### DATA FOR THIS EXERCISE

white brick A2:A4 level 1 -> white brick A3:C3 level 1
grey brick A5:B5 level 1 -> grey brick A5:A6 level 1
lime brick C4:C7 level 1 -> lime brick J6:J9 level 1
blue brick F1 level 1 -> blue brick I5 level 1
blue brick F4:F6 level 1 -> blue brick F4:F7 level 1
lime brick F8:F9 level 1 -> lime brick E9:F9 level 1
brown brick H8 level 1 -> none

### AIM OF THE EXERCISE
Among the lines above, find those with the word "blue". Copy them.

### TASK RESULT
blue brick F1 level 1 -> blue brick I5 level 1
blue brick F4:F6 level 1 -> blue brick F4:F7 level 1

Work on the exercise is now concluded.